* _TASK DETAILS_
Reproduce all of the data below without alteration; exclude every picture.

--------------------------------

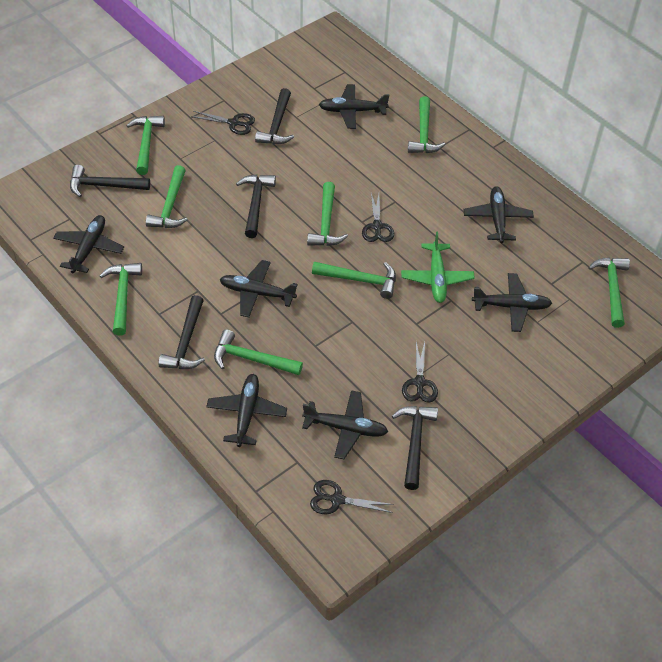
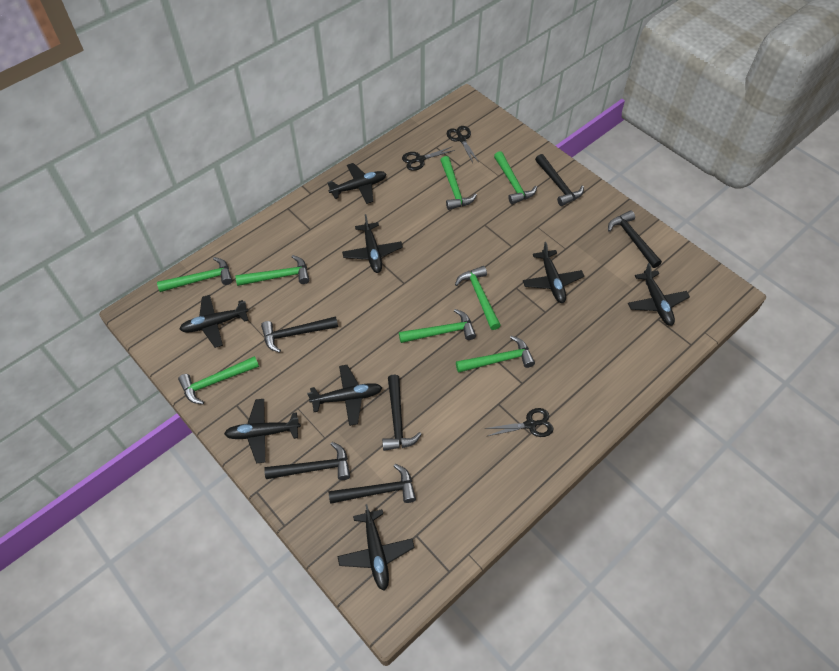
black hammer: 5 -> 6
black plane: 7 -> 8
black scissors: 4 -> 3
green plane: 1 -> 0

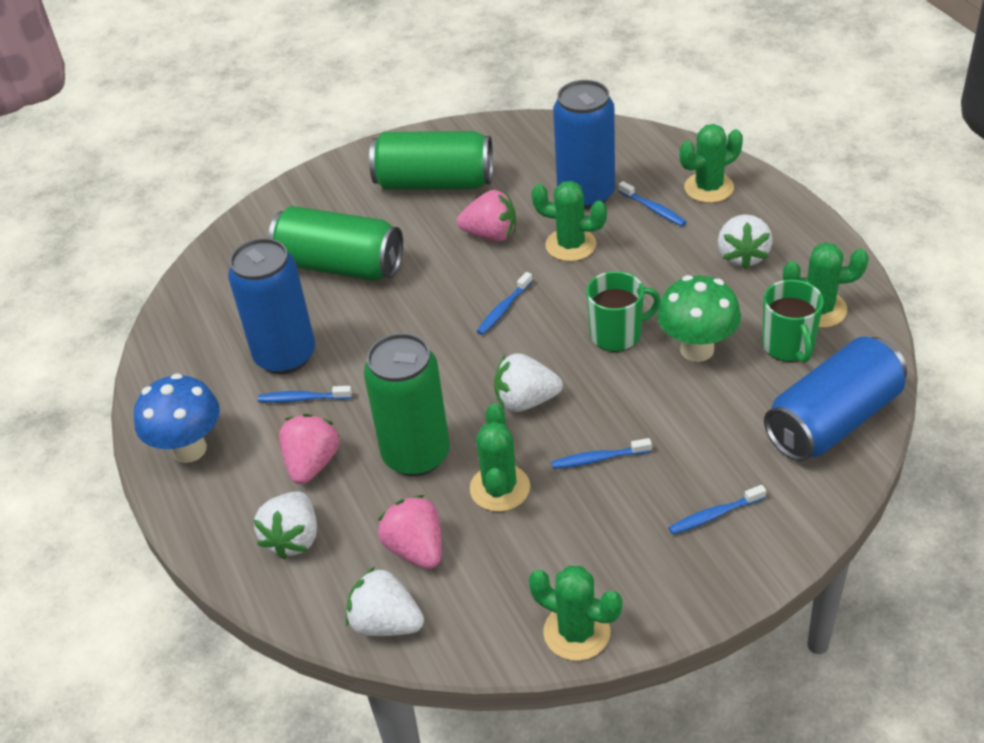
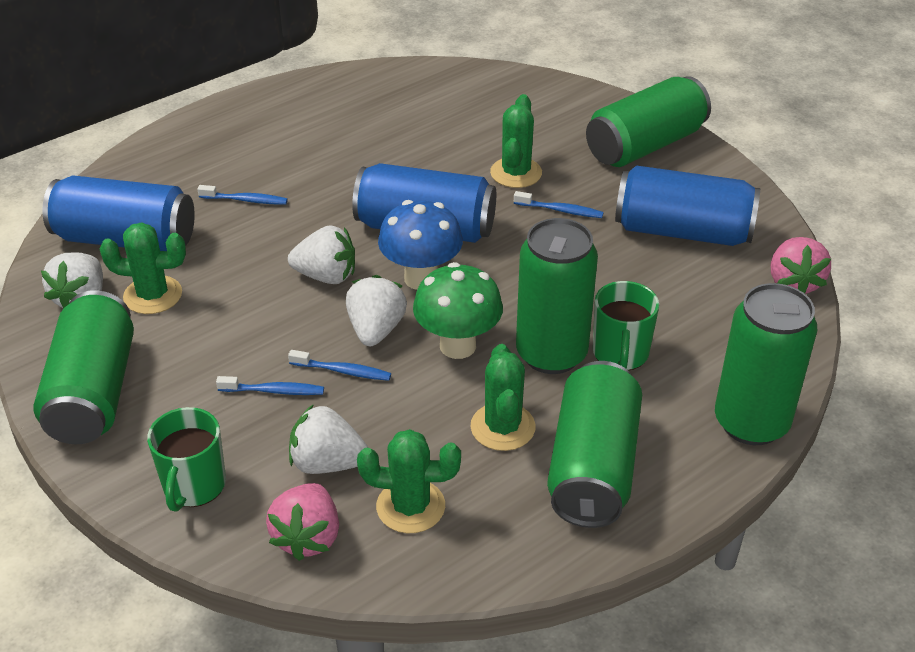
blue toothbrush: 5 -> 4
green cactus: 5 -> 4
green can: 3 -> 5
pink strawberry: 3 -> 2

--------------------------------

* _YOUR SOLUTION_
black hammer: 5 -> 6
black plane: 7 -> 8
black scissors: 4 -> 3
green plane: 1 -> 0

blue toothbrush: 5 -> 4
green cactus: 5 -> 4
green can: 3 -> 5
pink strawberry: 3 -> 2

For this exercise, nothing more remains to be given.